HOW TO COMPLETE THIS TASK >> Pictures are to be left out. Copy exactly, and only, the lines from the start of the entries below to the line with "white pentagon at", both included.

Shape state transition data
━━━━━━━━━━
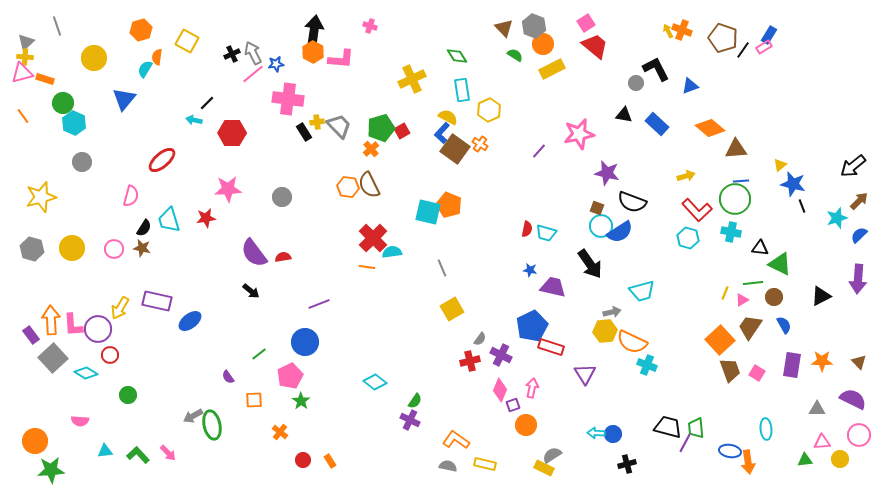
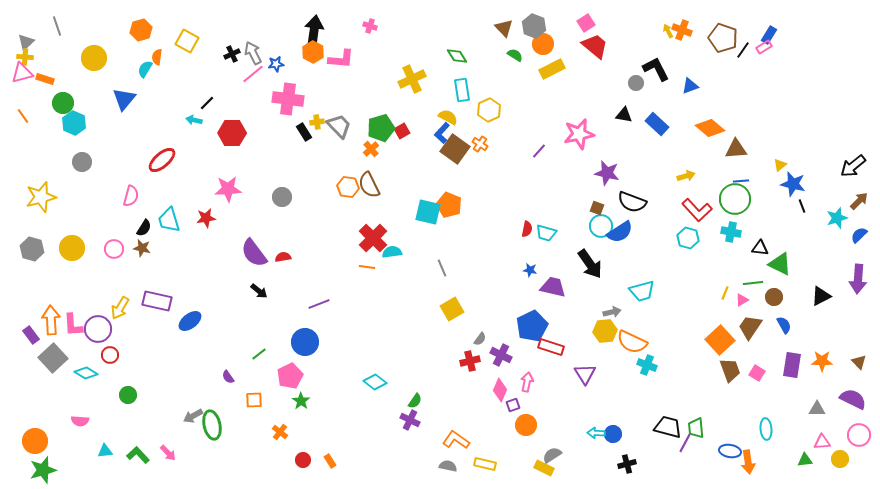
black arrow at (251, 291): moved 8 px right
pink arrow at (532, 388): moved 5 px left, 6 px up
green star at (51, 470): moved 8 px left; rotated 12 degrees counterclockwise
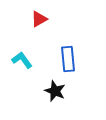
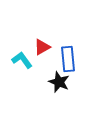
red triangle: moved 3 px right, 28 px down
black star: moved 4 px right, 9 px up
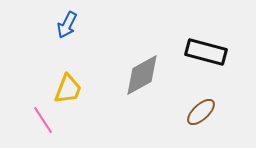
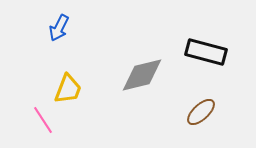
blue arrow: moved 8 px left, 3 px down
gray diamond: rotated 15 degrees clockwise
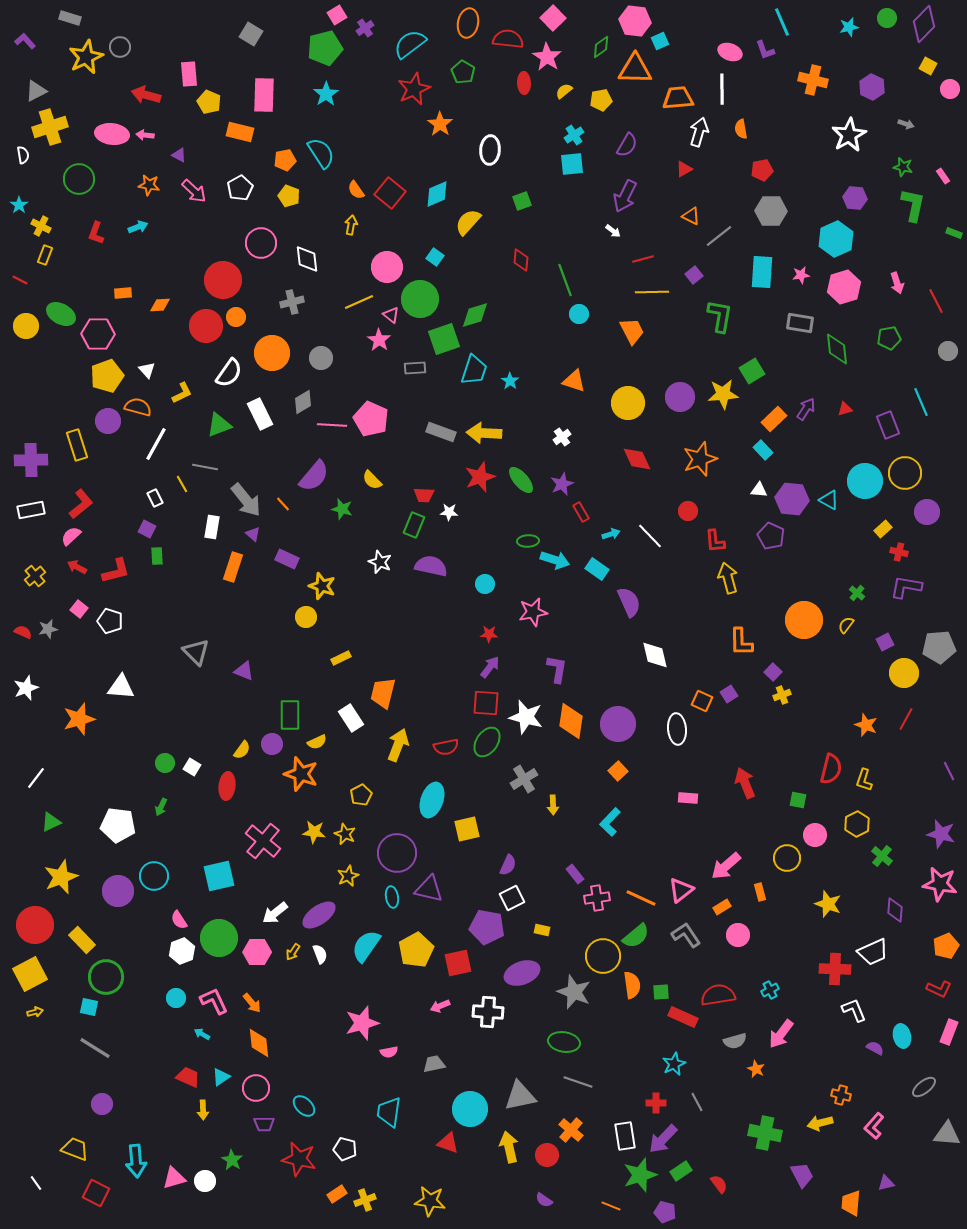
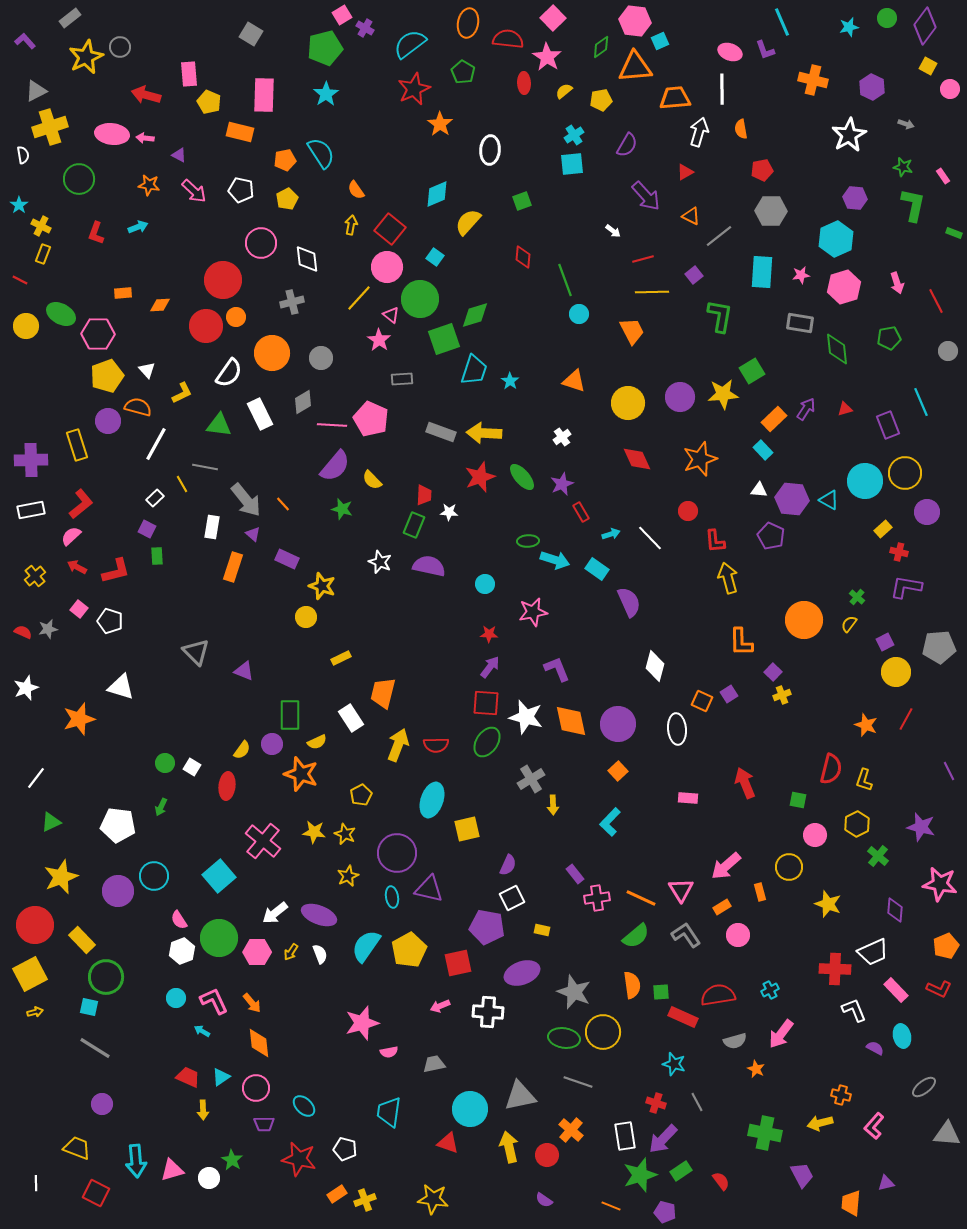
pink square at (337, 15): moved 5 px right
gray rectangle at (70, 18): rotated 55 degrees counterclockwise
purple diamond at (924, 24): moved 1 px right, 2 px down; rotated 9 degrees counterclockwise
purple cross at (365, 28): rotated 24 degrees counterclockwise
orange triangle at (635, 69): moved 2 px up; rotated 6 degrees counterclockwise
orange trapezoid at (678, 98): moved 3 px left
pink arrow at (145, 135): moved 3 px down
red triangle at (684, 169): moved 1 px right, 3 px down
white pentagon at (240, 188): moved 1 px right, 2 px down; rotated 30 degrees counterclockwise
red square at (390, 193): moved 36 px down
yellow pentagon at (289, 196): moved 2 px left, 3 px down; rotated 25 degrees clockwise
purple arrow at (625, 196): moved 21 px right; rotated 68 degrees counterclockwise
yellow rectangle at (45, 255): moved 2 px left, 1 px up
red diamond at (521, 260): moved 2 px right, 3 px up
yellow line at (359, 302): moved 4 px up; rotated 24 degrees counterclockwise
gray rectangle at (415, 368): moved 13 px left, 11 px down
green triangle at (219, 425): rotated 28 degrees clockwise
purple semicircle at (314, 476): moved 21 px right, 10 px up
green ellipse at (521, 480): moved 1 px right, 3 px up
red trapezoid at (424, 495): rotated 90 degrees counterclockwise
white rectangle at (155, 498): rotated 72 degrees clockwise
white line at (650, 536): moved 2 px down
purple semicircle at (431, 566): moved 2 px left
green cross at (857, 593): moved 4 px down
yellow semicircle at (846, 625): moved 3 px right, 1 px up
white diamond at (655, 655): moved 11 px down; rotated 28 degrees clockwise
purple L-shape at (557, 669): rotated 32 degrees counterclockwise
yellow circle at (904, 673): moved 8 px left, 1 px up
white triangle at (121, 687): rotated 12 degrees clockwise
orange diamond at (571, 721): rotated 21 degrees counterclockwise
red semicircle at (446, 747): moved 10 px left, 2 px up; rotated 10 degrees clockwise
gray cross at (524, 779): moved 7 px right
purple star at (941, 834): moved 20 px left, 7 px up
green cross at (882, 856): moved 4 px left
yellow circle at (787, 858): moved 2 px right, 9 px down
cyan square at (219, 876): rotated 28 degrees counterclockwise
pink triangle at (681, 890): rotated 24 degrees counterclockwise
purple ellipse at (319, 915): rotated 56 degrees clockwise
yellow pentagon at (416, 950): moved 7 px left
yellow arrow at (293, 952): moved 2 px left
yellow circle at (603, 956): moved 76 px down
pink rectangle at (949, 1032): moved 53 px left, 42 px up; rotated 65 degrees counterclockwise
cyan arrow at (202, 1034): moved 3 px up
green ellipse at (564, 1042): moved 4 px up
cyan star at (674, 1064): rotated 30 degrees counterclockwise
red cross at (656, 1103): rotated 18 degrees clockwise
yellow trapezoid at (75, 1149): moved 2 px right, 1 px up
pink triangle at (174, 1178): moved 2 px left, 8 px up
white circle at (205, 1181): moved 4 px right, 3 px up
white line at (36, 1183): rotated 35 degrees clockwise
red semicircle at (719, 1184): moved 2 px right, 3 px up
yellow star at (430, 1201): moved 3 px right, 2 px up
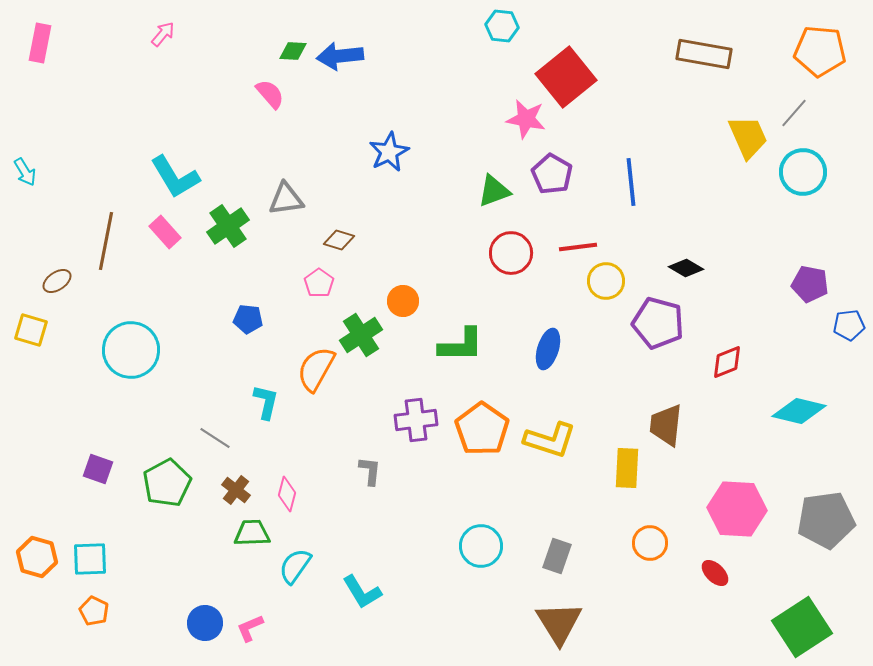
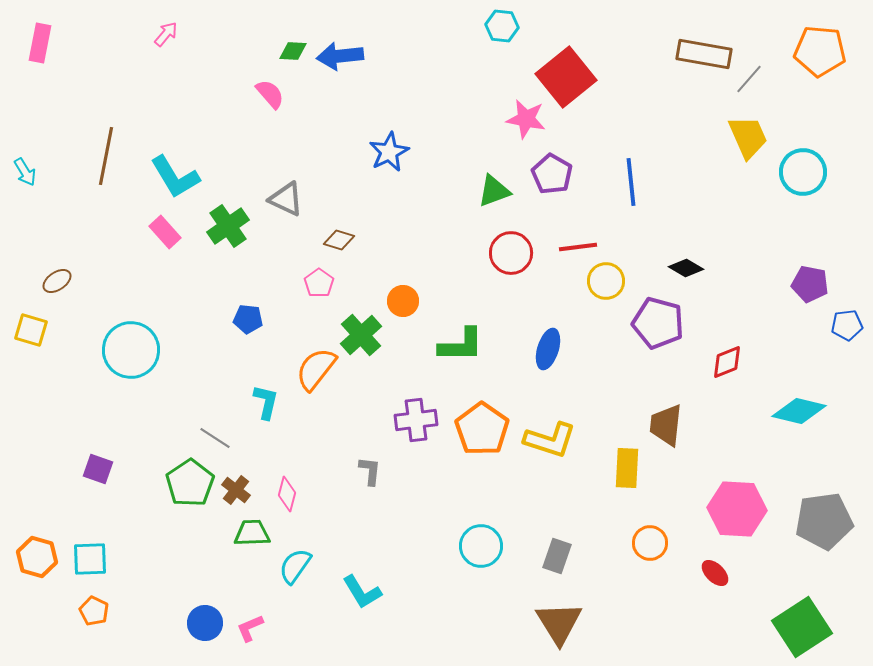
pink arrow at (163, 34): moved 3 px right
gray line at (794, 113): moved 45 px left, 34 px up
gray triangle at (286, 199): rotated 33 degrees clockwise
brown line at (106, 241): moved 85 px up
blue pentagon at (849, 325): moved 2 px left
green cross at (361, 335): rotated 9 degrees counterclockwise
orange semicircle at (316, 369): rotated 9 degrees clockwise
green pentagon at (167, 483): moved 23 px right; rotated 6 degrees counterclockwise
gray pentagon at (826, 520): moved 2 px left, 1 px down
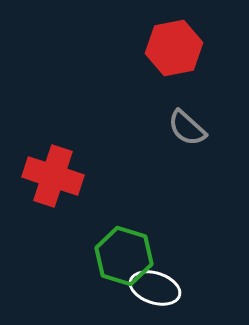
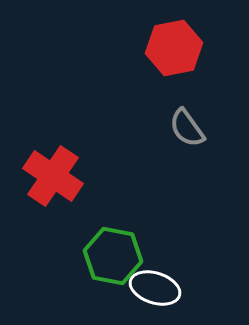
gray semicircle: rotated 12 degrees clockwise
red cross: rotated 16 degrees clockwise
green hexagon: moved 11 px left; rotated 6 degrees counterclockwise
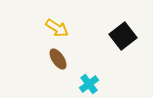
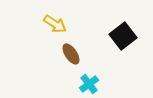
yellow arrow: moved 2 px left, 4 px up
brown ellipse: moved 13 px right, 5 px up
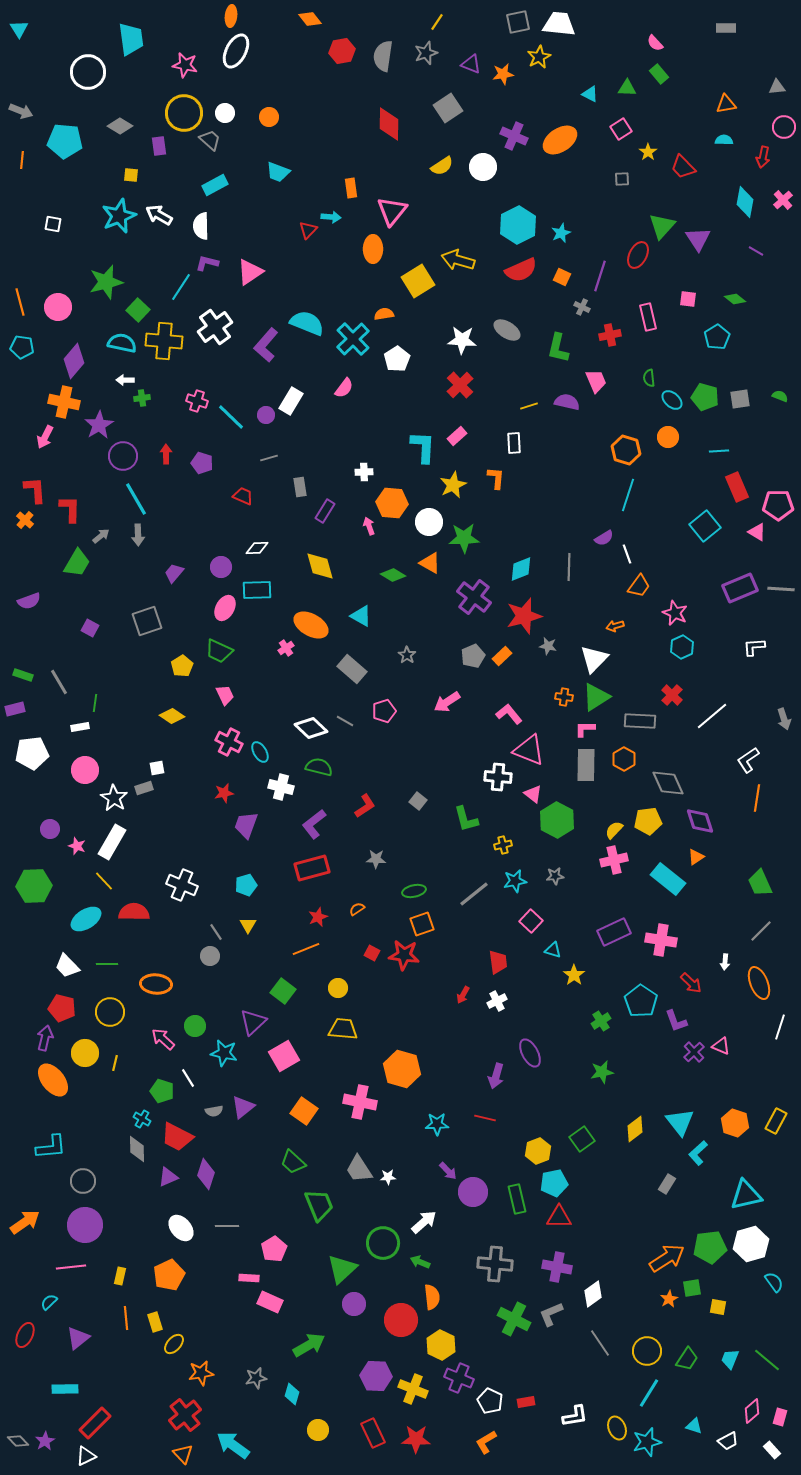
━━━━━━━━━━
WORKED SOLUTION >>
black arrow at (251, 291): moved 8 px right
pink arrow at (532, 388): moved 5 px left, 6 px up
green star at (51, 470): moved 8 px left; rotated 12 degrees counterclockwise
red triangle: moved 3 px right, 28 px down
black star: moved 4 px right, 9 px up
blue arrow: moved 8 px left, 3 px down
gray diamond: rotated 15 degrees clockwise
pink square at (337, 15): moved 5 px right
gray rectangle at (70, 18): rotated 55 degrees counterclockwise
purple diamond at (924, 24): moved 1 px right, 2 px down; rotated 9 degrees counterclockwise
purple cross at (365, 28): rotated 24 degrees counterclockwise
orange triangle at (635, 69): moved 2 px up; rotated 6 degrees counterclockwise
orange trapezoid at (678, 98): moved 3 px left
pink arrow at (145, 135): moved 3 px down
red triangle at (684, 169): moved 1 px right, 3 px down
white pentagon at (240, 188): moved 1 px right, 2 px down; rotated 30 degrees counterclockwise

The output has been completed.